Using the data that follows, say how many lines contain the word "orange", giving the number by itself.

··· Information given

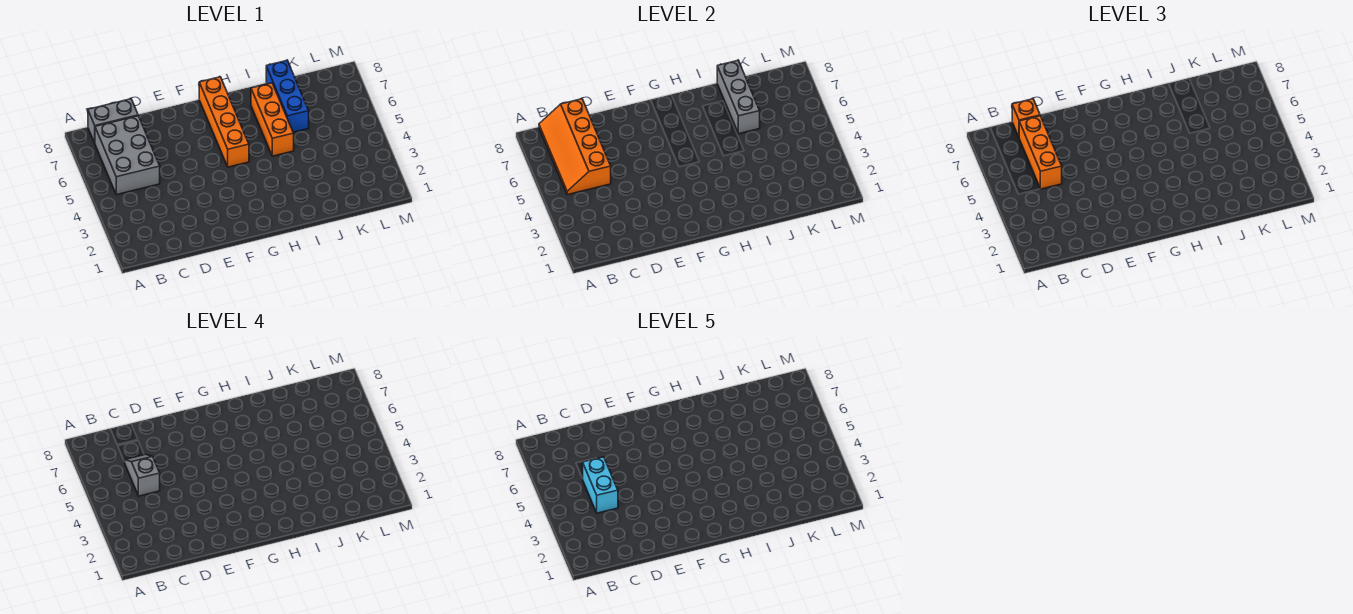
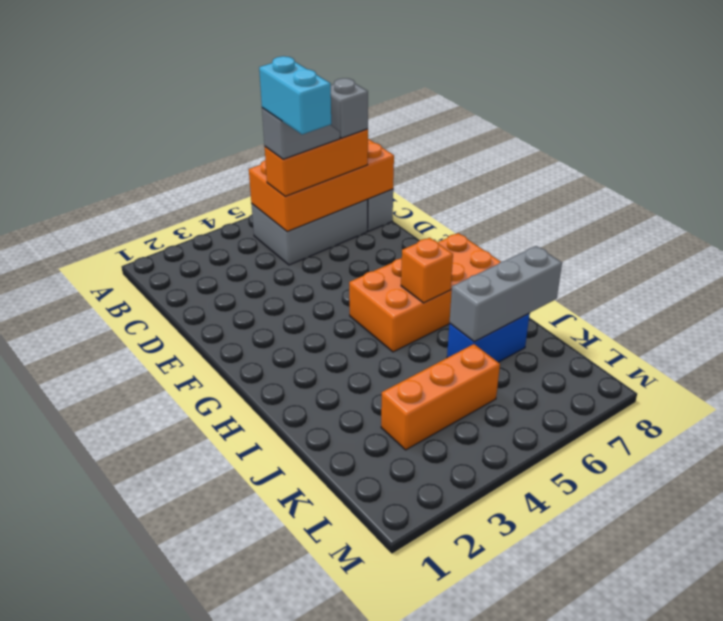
orange slope B5:C8 level 2 top C -> orange brick B5:C8 level 2
cyan brick C4:C5 level 5 -> cyan brick C5:D5 level 5
none -> grey brick C7 level 4
orange brick C8 level 3 -> orange brick H6 level 2
orange brick G5:G8 level 1 -> orange brick G5:H8 level 1
orange brick I5:I7 level 1 -> orange brick K3:K5 level 1
blue brick J6:J8 level 1 -> blue brick J6:J7 level 1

······

Completed exercise: 4